Task statement: Each entry below is to be restated word for word, with no pictures carried over.
Available records START
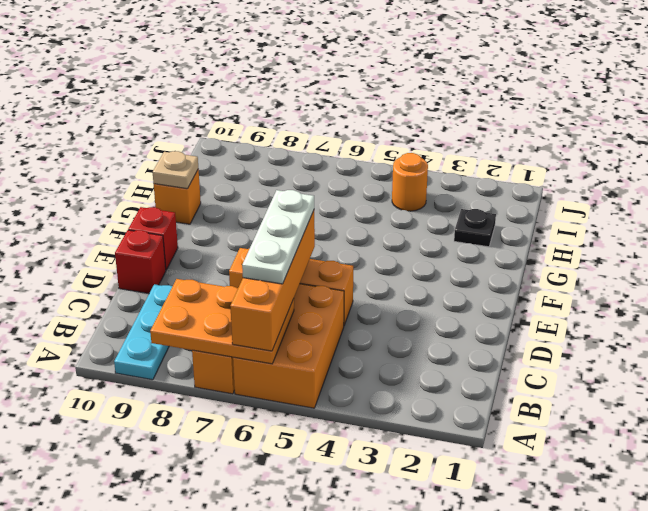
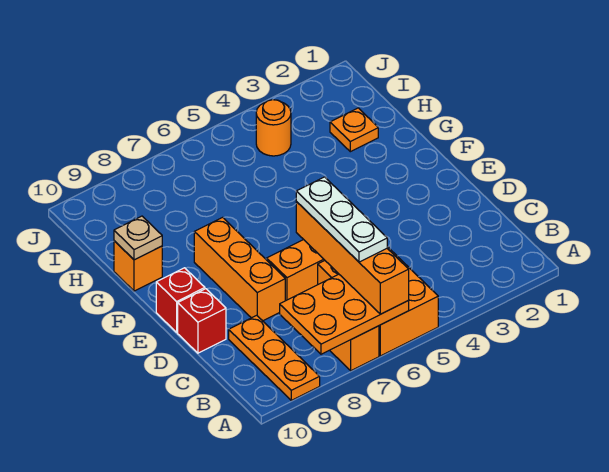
cyan plate A9:C9 level 1 -> orange plate A9:C9 level 1
none -> orange brick D8:F8 level 1
black plate H2 level 1 -> orange plate H2 level 1

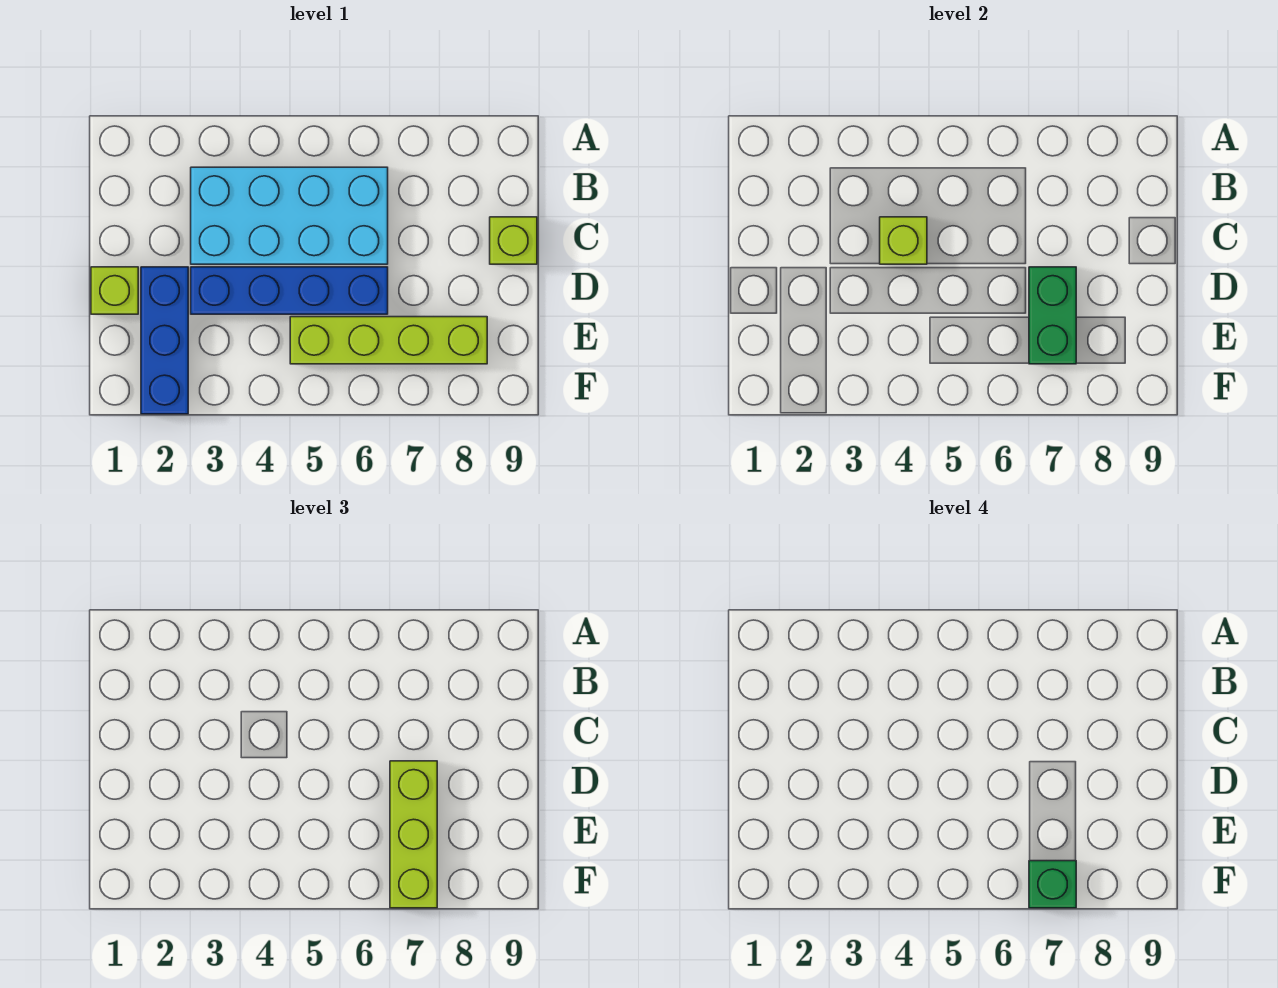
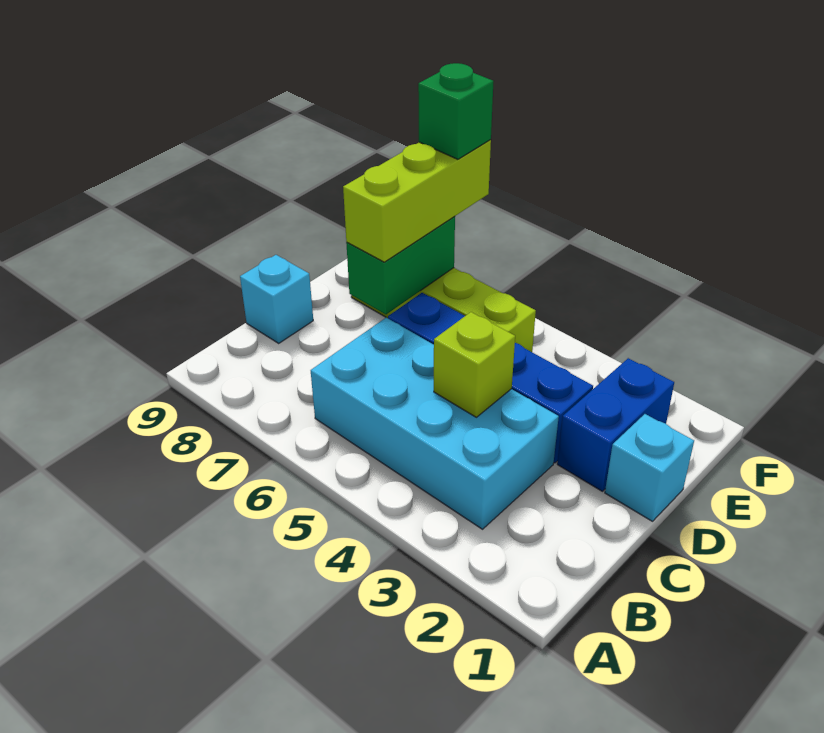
lime brick C9 level 1 -> cyan brick C9 level 1
lime brick D1 level 1 -> cyan brick D1 level 1
blue brick D2:F2 level 1 -> blue brick D2:E2 level 1

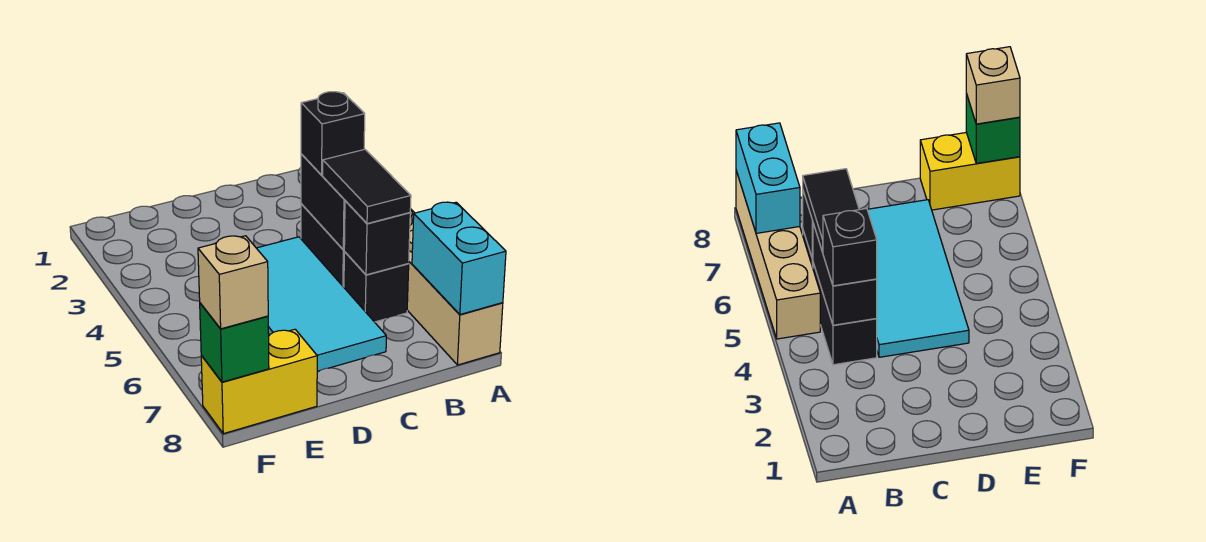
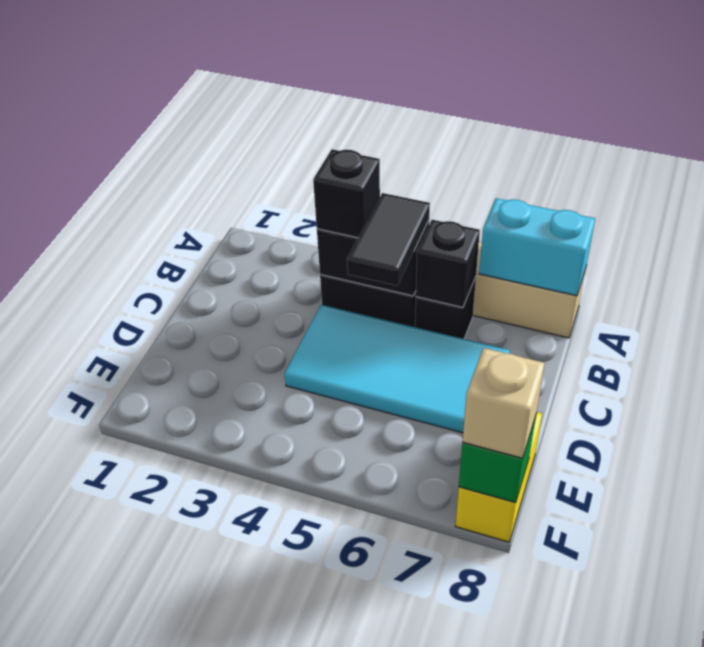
black tile B5:B6 level 3 -> black tile B5:C5 level 3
Available records END
Answer to this exercise:
cyan plate A9:C9 level 1 -> orange plate A9:C9 level 1
none -> orange brick D8:F8 level 1
black plate H2 level 1 -> orange plate H2 level 1

lime brick C9 level 1 -> cyan brick C9 level 1
lime brick D1 level 1 -> cyan brick D1 level 1
blue brick D2:F2 level 1 -> blue brick D2:E2 level 1

black tile B5:B6 level 3 -> black tile B5:C5 level 3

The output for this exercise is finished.